**WORK REQUEST**
In your copy, leave out all pictures and reproduce every entry exactly.

**SUPPLIED INFORMATION**
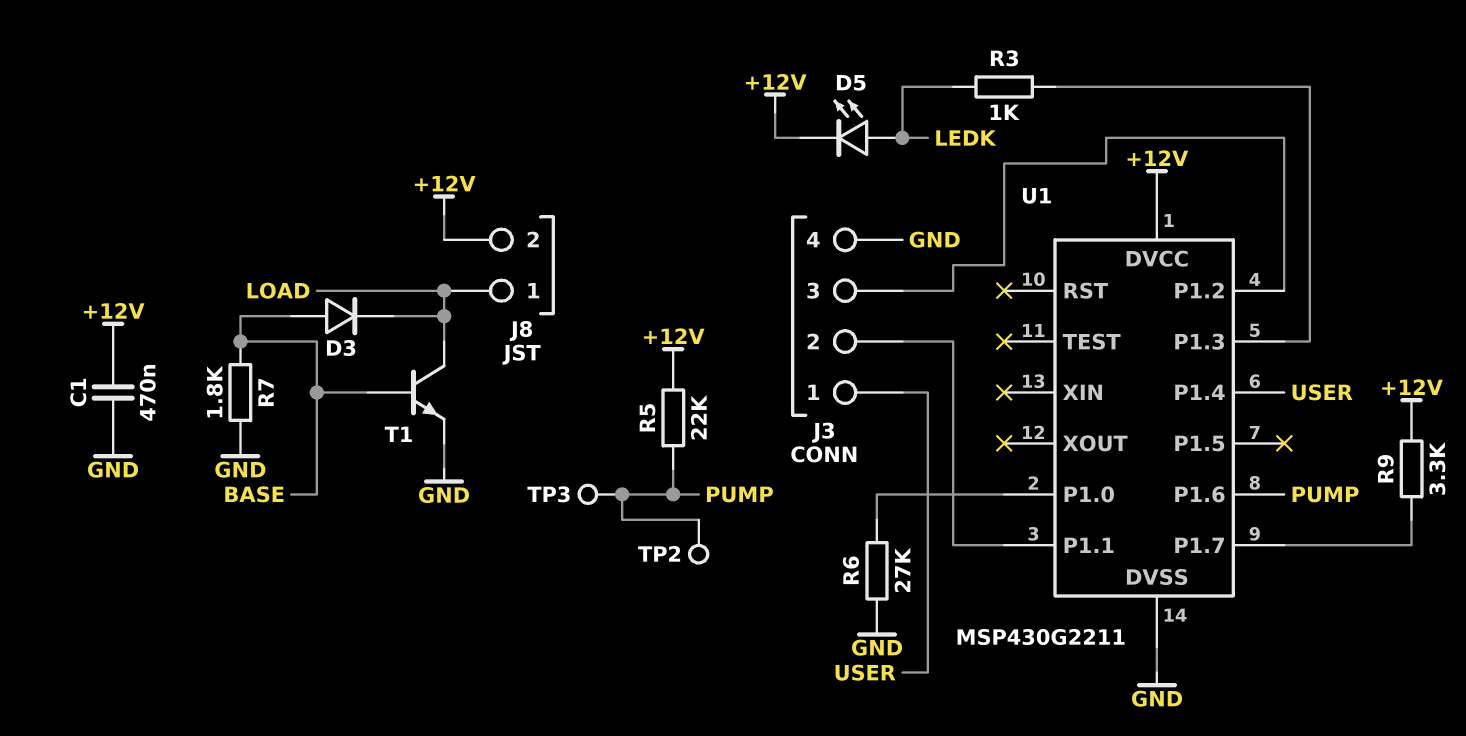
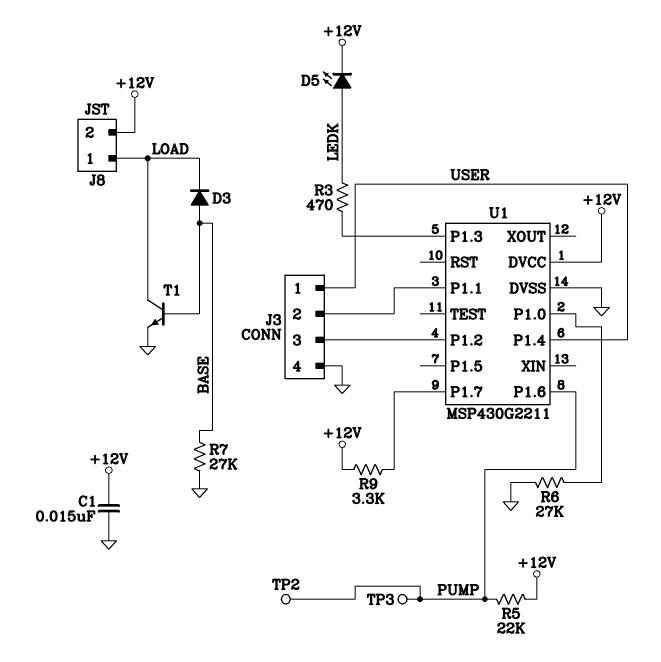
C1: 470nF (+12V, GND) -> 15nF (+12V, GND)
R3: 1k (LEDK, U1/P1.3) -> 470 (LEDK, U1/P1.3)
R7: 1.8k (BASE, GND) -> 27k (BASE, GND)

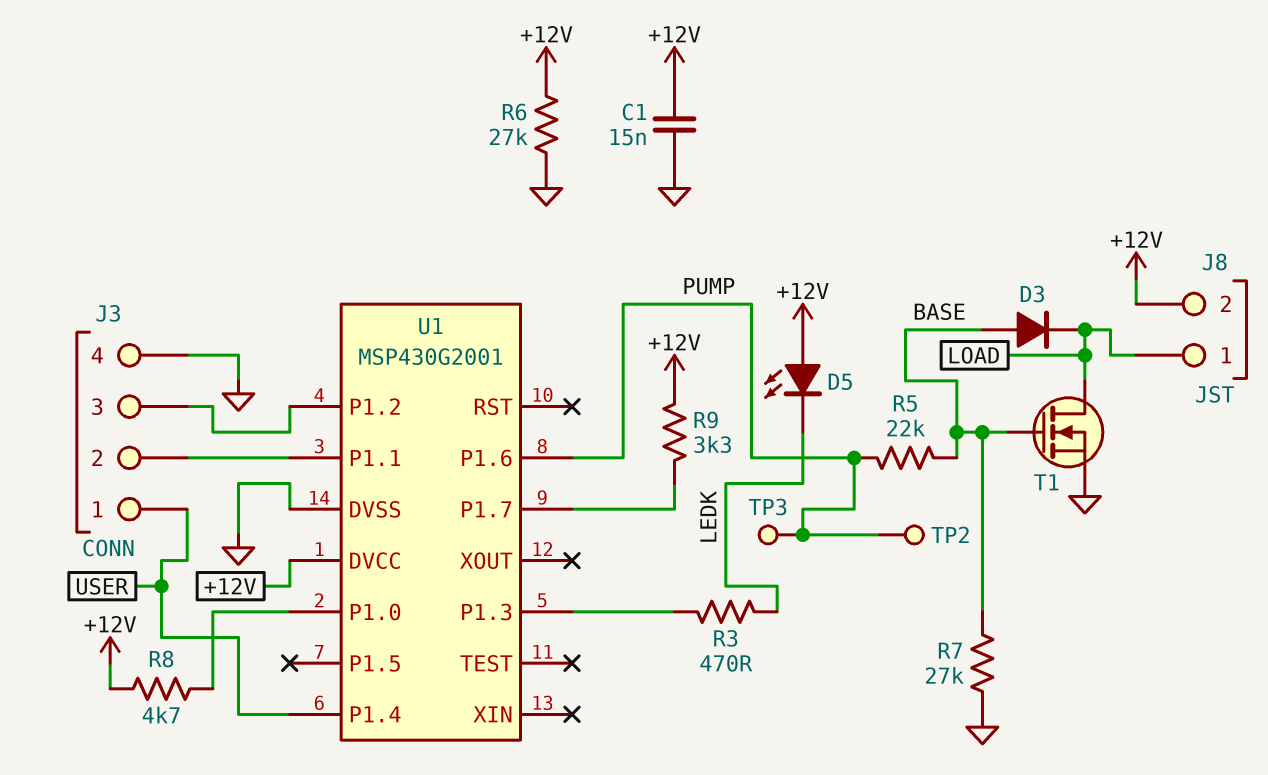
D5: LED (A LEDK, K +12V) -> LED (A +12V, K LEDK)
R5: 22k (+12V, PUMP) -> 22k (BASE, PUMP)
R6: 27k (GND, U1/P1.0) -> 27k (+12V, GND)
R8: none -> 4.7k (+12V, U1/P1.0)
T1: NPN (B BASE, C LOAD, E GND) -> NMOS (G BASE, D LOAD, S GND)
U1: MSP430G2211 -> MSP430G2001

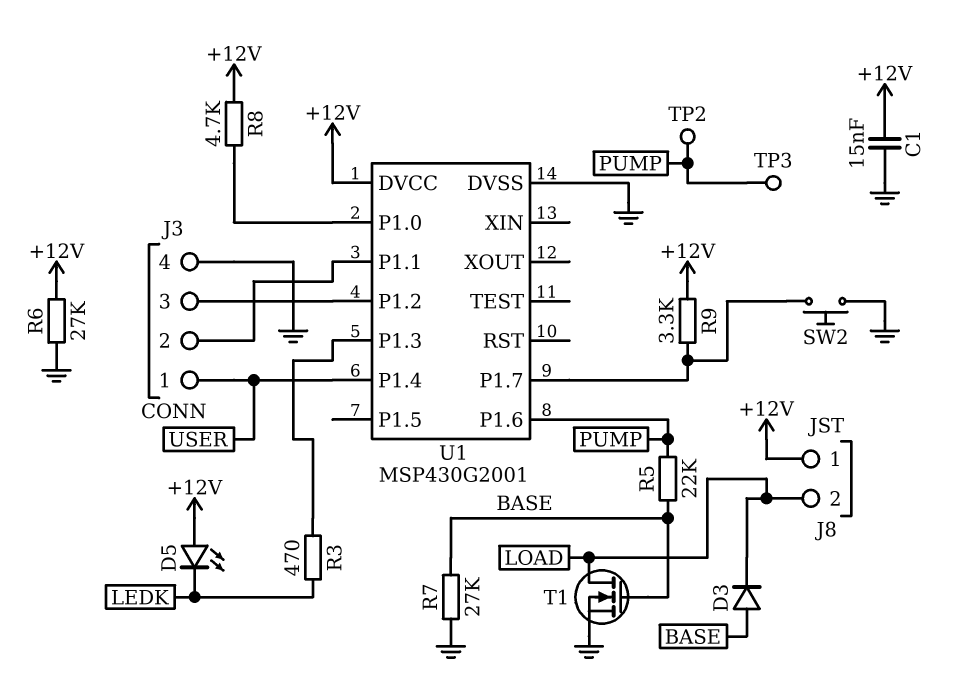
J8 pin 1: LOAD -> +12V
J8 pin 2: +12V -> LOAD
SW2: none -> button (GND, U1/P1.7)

**WRITTEN ANSWER**
C1: 470nF (+12V, GND) -> 15nF (+12V, GND)
R3: 1k (LEDK, U1/P1.3) -> 470 (LEDK, U1/P1.3)
R7: 1.8k (BASE, GND) -> 27k (BASE, GND)

D5: LED (A LEDK, K +12V) -> LED (A +12V, K LEDK)
R5: 22k (+12V, PUMP) -> 22k (BASE, PUMP)
R6: 27k (GND, U1/P1.0) -> 27k (+12V, GND)
R8: none -> 4.7k (+12V, U1/P1.0)
T1: NPN (B BASE, C LOAD, E GND) -> NMOS (G BASE, D LOAD, S GND)
U1: MSP430G2211 -> MSP430G2001

J8 pin 1: LOAD -> +12V
J8 pin 2: +12V -> LOAD
SW2: none -> button (GND, U1/P1.7)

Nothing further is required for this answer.